(Scene change data)
╔══
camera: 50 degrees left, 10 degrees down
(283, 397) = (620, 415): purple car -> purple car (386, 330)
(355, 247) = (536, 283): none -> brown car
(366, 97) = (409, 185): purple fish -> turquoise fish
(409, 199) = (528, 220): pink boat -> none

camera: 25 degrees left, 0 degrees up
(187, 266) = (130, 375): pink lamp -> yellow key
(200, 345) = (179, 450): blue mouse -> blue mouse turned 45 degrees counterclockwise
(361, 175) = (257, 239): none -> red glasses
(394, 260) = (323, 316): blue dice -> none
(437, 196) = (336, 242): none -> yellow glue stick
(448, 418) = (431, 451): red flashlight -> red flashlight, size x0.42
╚══
╔══
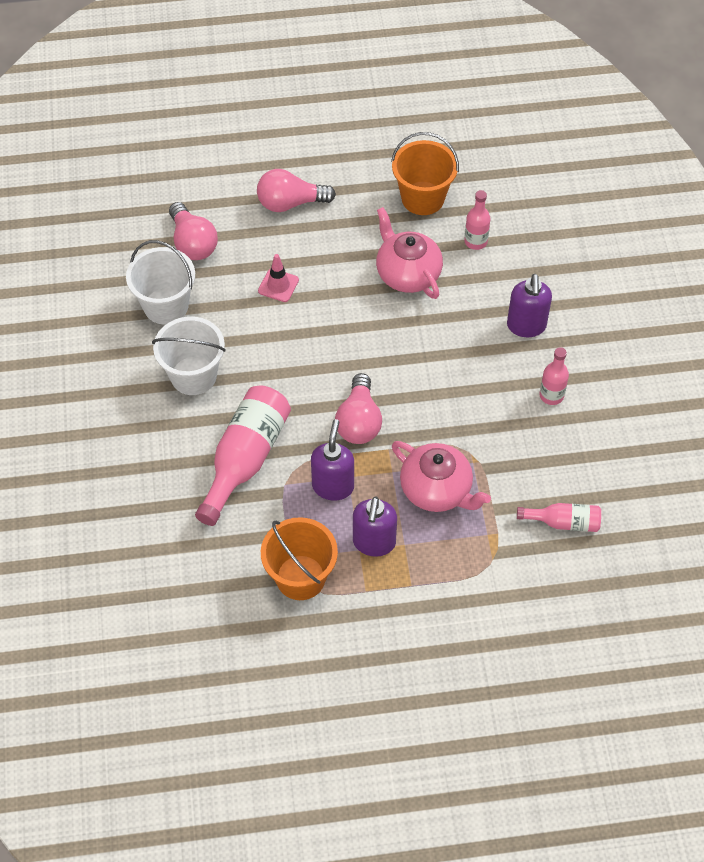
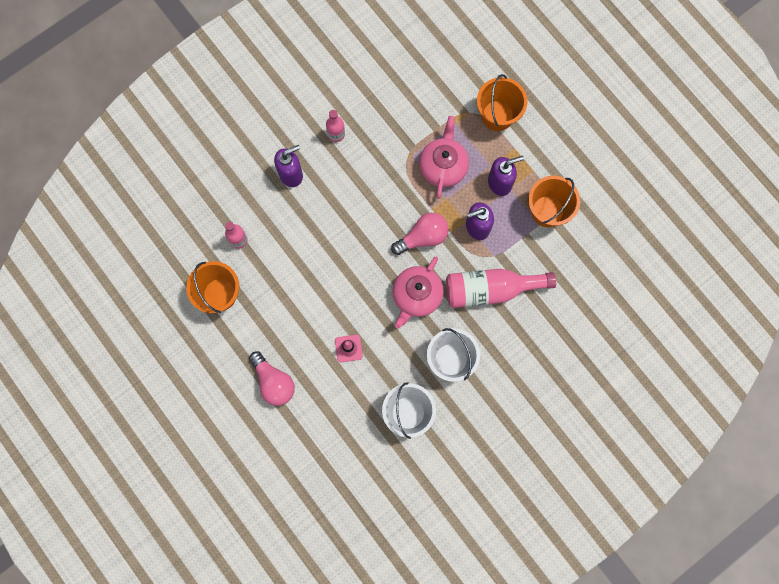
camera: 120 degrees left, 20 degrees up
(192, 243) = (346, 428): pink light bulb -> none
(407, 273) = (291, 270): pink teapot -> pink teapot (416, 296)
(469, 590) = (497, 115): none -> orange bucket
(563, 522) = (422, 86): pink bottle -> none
╚══
╔══
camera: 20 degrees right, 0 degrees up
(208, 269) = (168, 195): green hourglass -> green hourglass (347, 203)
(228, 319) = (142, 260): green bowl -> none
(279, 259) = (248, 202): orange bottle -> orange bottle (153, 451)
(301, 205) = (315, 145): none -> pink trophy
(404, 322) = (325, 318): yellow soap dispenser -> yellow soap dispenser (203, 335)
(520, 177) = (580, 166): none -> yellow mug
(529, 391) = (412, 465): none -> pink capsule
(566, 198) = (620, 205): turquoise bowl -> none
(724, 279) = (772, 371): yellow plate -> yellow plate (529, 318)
╚══
YOUR ASSIGNMENT -> Where in the records does the word "bowl" appear? Copy each line that holds it.

REPLY ->
(228, 319) = (142, 260): green bowl -> none
(566, 198) = (620, 205): turquoise bowl -> none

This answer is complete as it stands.